[Extracted records]
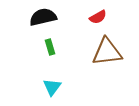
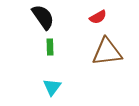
black semicircle: rotated 68 degrees clockwise
green rectangle: rotated 14 degrees clockwise
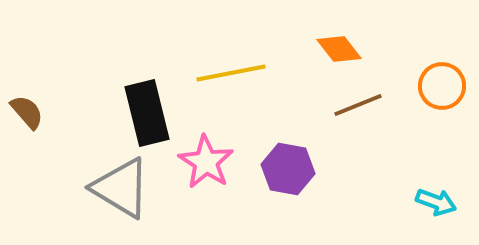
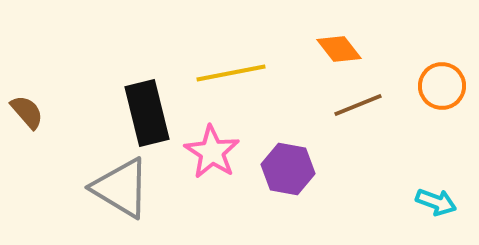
pink star: moved 6 px right, 10 px up
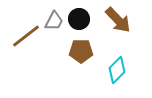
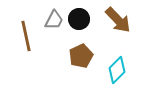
gray trapezoid: moved 1 px up
brown line: rotated 64 degrees counterclockwise
brown pentagon: moved 5 px down; rotated 25 degrees counterclockwise
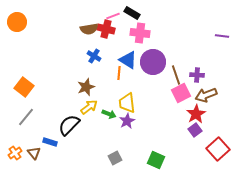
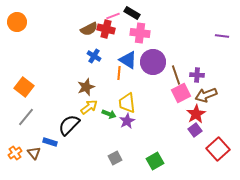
brown semicircle: rotated 18 degrees counterclockwise
green square: moved 1 px left, 1 px down; rotated 36 degrees clockwise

→ **Work task**: The records above need to be restated word for word, with the pictures left out.

→ **Result**:
black semicircle: rotated 68 degrees clockwise
green rectangle: rotated 14 degrees clockwise
pink star: moved 6 px right, 10 px up
gray trapezoid: moved 1 px up
brown line: rotated 64 degrees counterclockwise
brown pentagon: moved 5 px down; rotated 25 degrees counterclockwise
brown semicircle: rotated 18 degrees counterclockwise
green square: moved 1 px left, 1 px down; rotated 36 degrees clockwise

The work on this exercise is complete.